*WHAT TO DO*
Given the entries below, would you transcribe exactly the lines starting at the one with "camera: 15 degrees right, 10 degrees up" and ending at the one with "black brush [392,403,459,505]", both kept, pictures omitted, nothing extra?

[Object matching data]
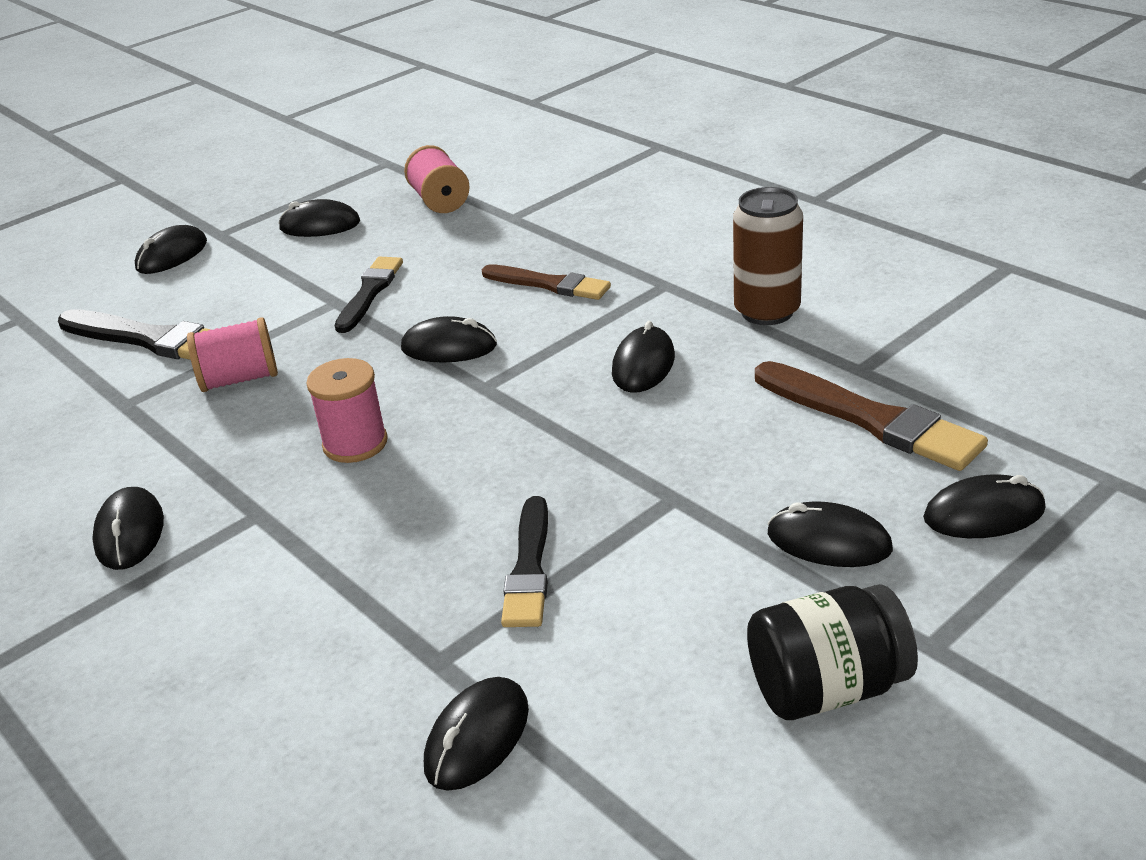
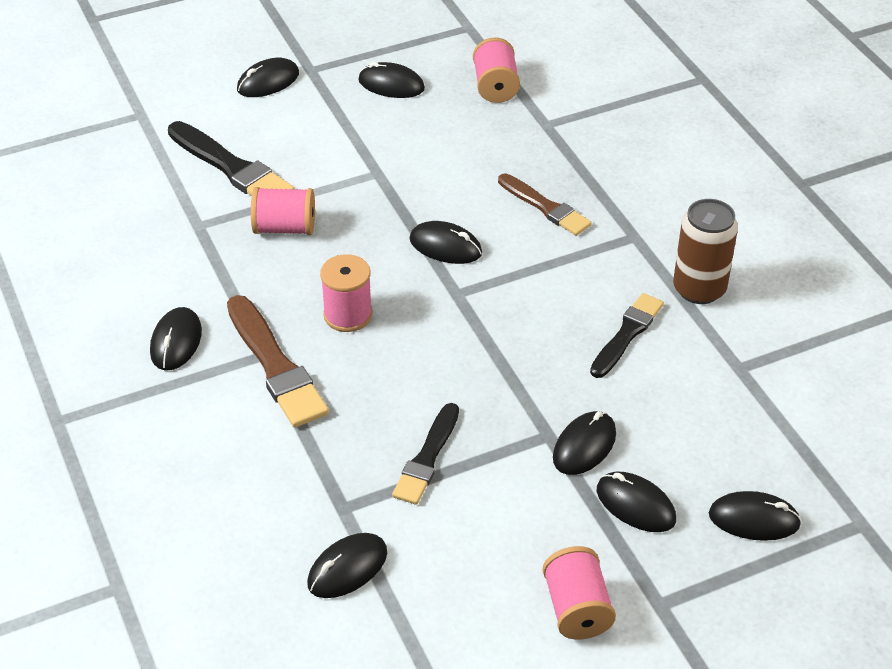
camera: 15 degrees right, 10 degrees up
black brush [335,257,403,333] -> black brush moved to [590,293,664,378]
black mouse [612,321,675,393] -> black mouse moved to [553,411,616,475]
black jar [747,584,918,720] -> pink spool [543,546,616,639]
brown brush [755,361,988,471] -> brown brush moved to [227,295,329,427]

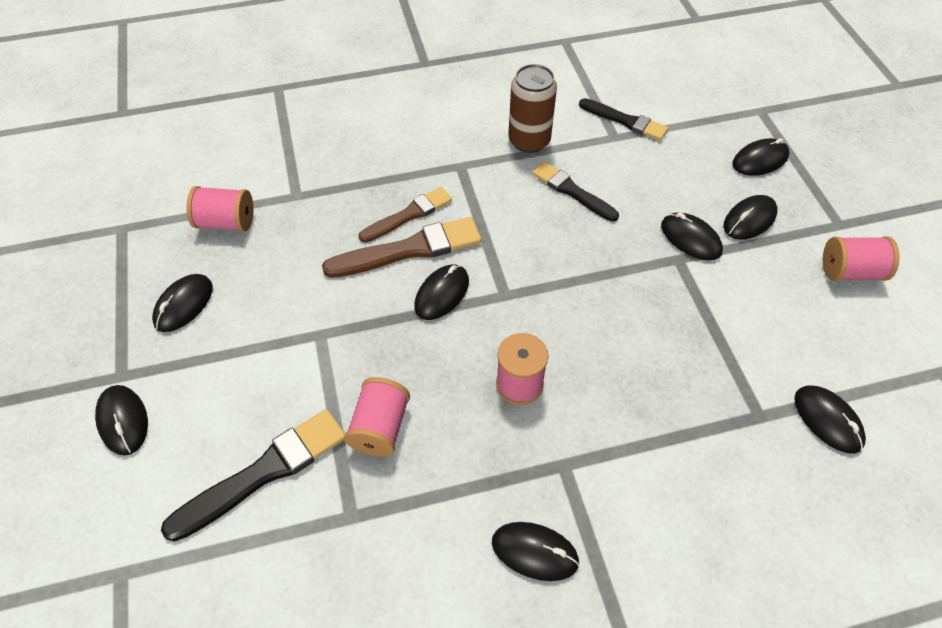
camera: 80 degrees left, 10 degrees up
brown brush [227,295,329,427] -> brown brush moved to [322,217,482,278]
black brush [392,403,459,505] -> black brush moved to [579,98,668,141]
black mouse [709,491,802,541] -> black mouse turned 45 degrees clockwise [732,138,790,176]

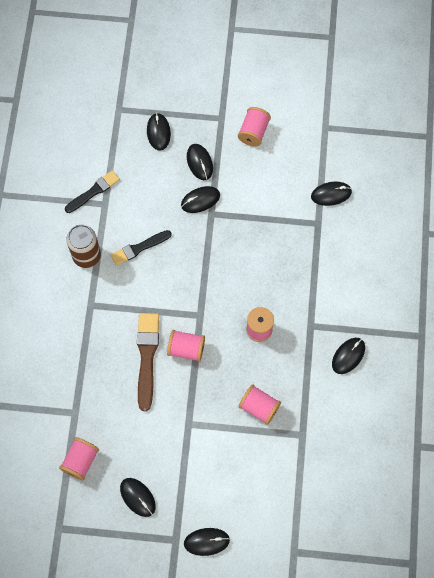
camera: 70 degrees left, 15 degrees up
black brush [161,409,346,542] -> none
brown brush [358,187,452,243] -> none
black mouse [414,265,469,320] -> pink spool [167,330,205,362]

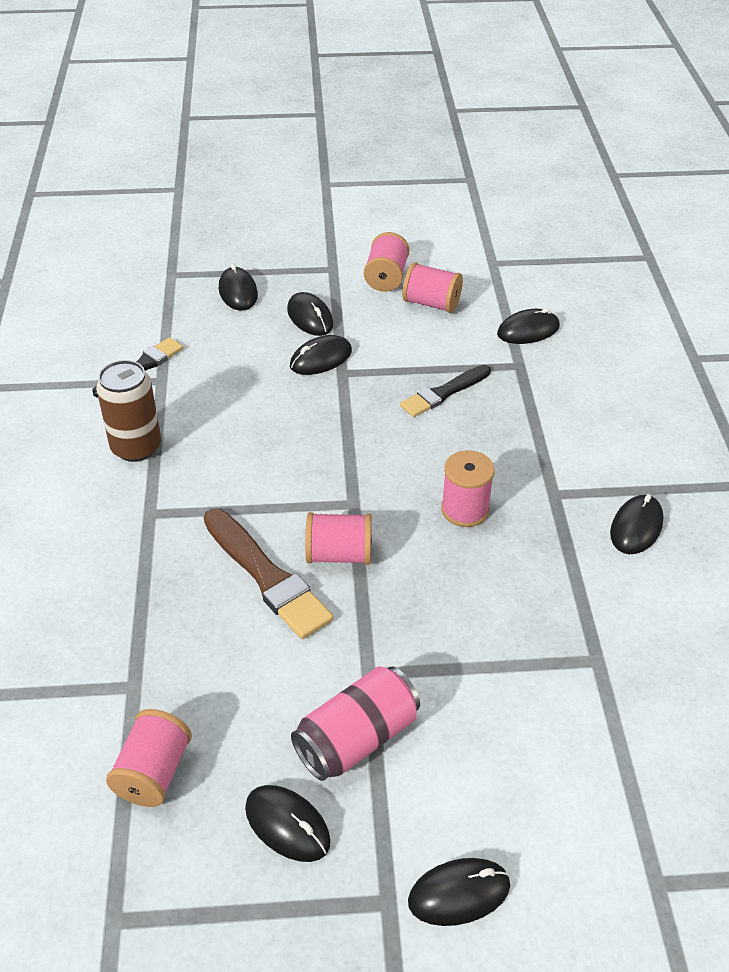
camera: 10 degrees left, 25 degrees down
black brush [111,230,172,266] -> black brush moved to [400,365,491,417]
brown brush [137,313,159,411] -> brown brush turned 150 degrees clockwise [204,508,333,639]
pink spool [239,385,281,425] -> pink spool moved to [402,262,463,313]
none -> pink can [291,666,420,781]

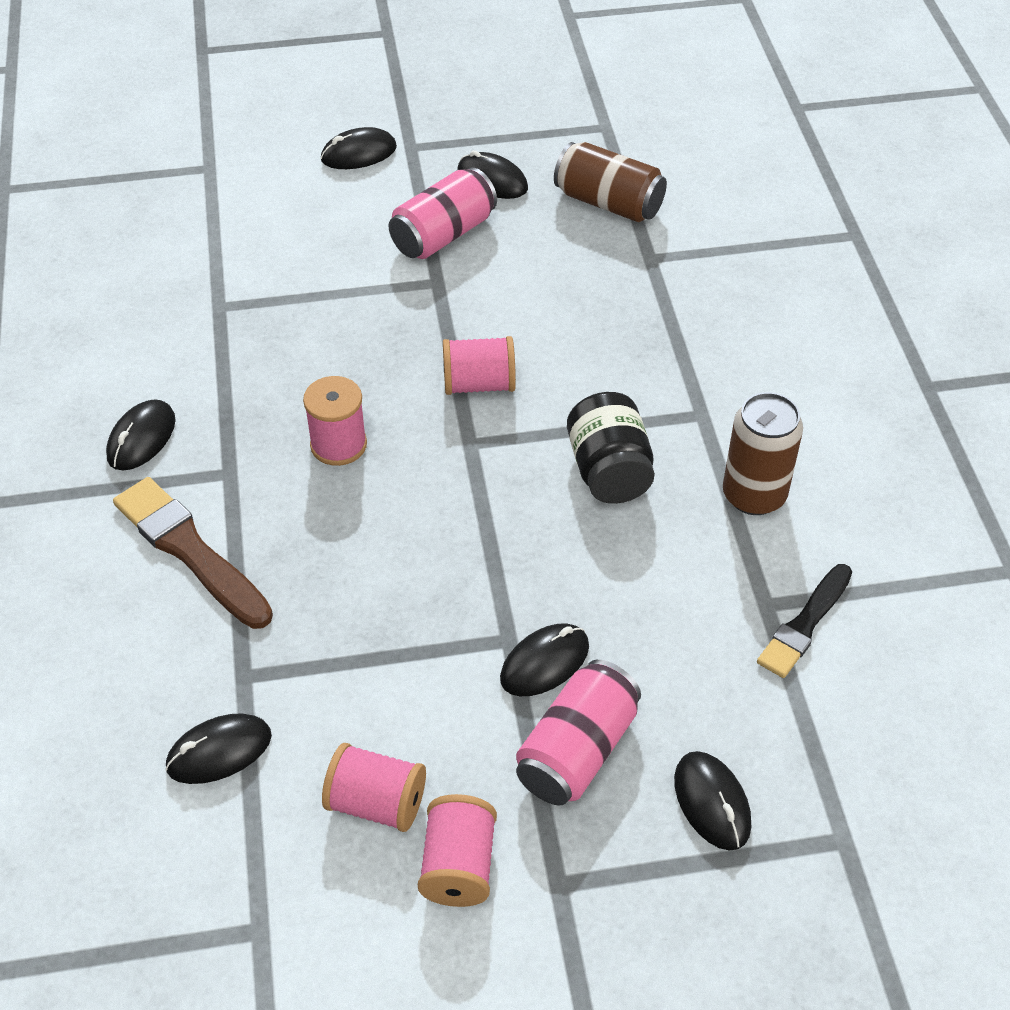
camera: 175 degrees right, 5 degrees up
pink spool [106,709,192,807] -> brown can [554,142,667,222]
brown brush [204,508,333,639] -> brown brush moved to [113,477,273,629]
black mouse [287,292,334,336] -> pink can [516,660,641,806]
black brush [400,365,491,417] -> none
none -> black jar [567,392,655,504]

---

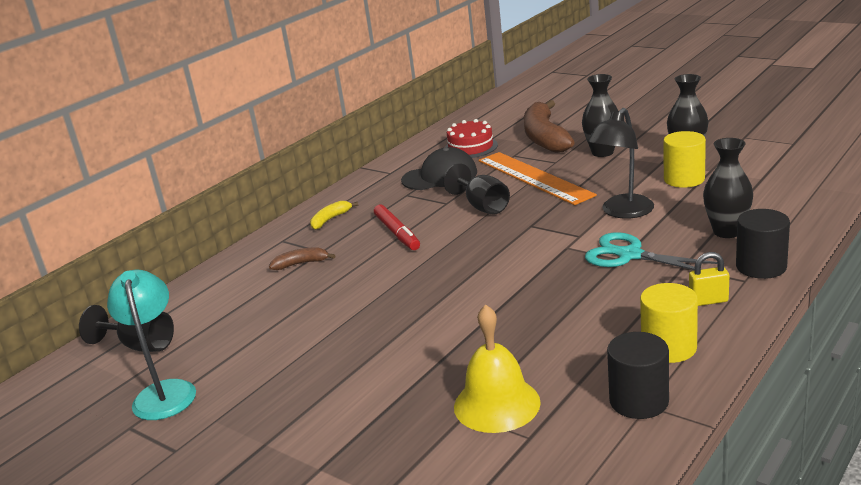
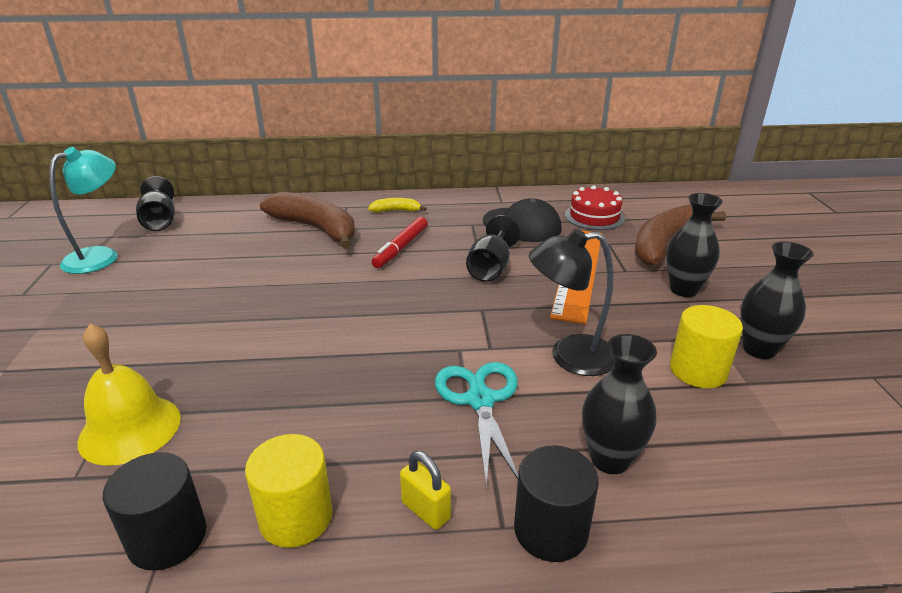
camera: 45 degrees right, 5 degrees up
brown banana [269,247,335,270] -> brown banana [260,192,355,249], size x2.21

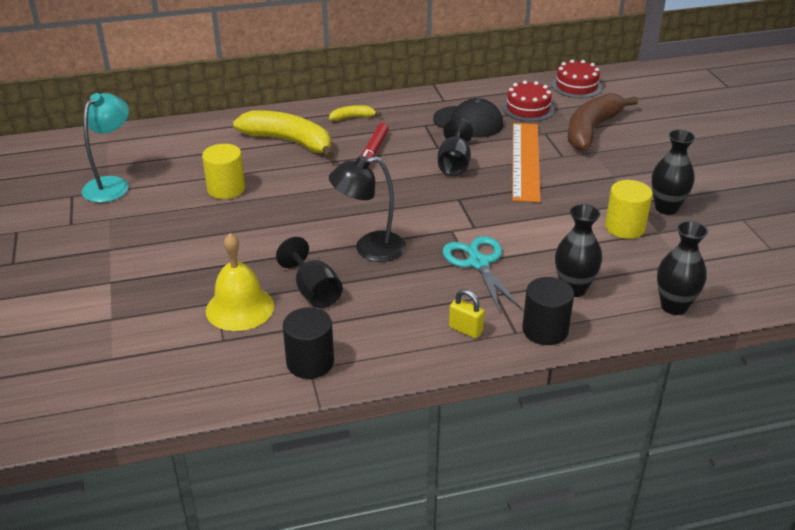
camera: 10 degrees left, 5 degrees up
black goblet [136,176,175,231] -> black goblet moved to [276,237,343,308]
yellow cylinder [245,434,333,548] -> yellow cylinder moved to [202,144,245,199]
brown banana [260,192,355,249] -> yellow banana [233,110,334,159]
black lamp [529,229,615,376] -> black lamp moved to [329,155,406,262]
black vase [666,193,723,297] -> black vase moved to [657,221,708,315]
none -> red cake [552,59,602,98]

*TASK RESPONSE*
camera: 15 degrees right, 10 degrees up
black brush [335,257,403,333] -> black brush moved to [590,293,664,378]
black mouse [612,321,675,393] -> black mouse moved to [553,411,616,475]
black jar [747,584,918,720] -> pink spool [543,546,616,639]
brown brush [755,361,988,471] -> brown brush moved to [227,295,329,427]

camera: 80 degrees left, 10 degrees up
brown brush [227,295,329,427] -> brown brush moved to [322,217,482,278]
black brush [392,403,459,505] -> black brush moved to [579,98,668,141]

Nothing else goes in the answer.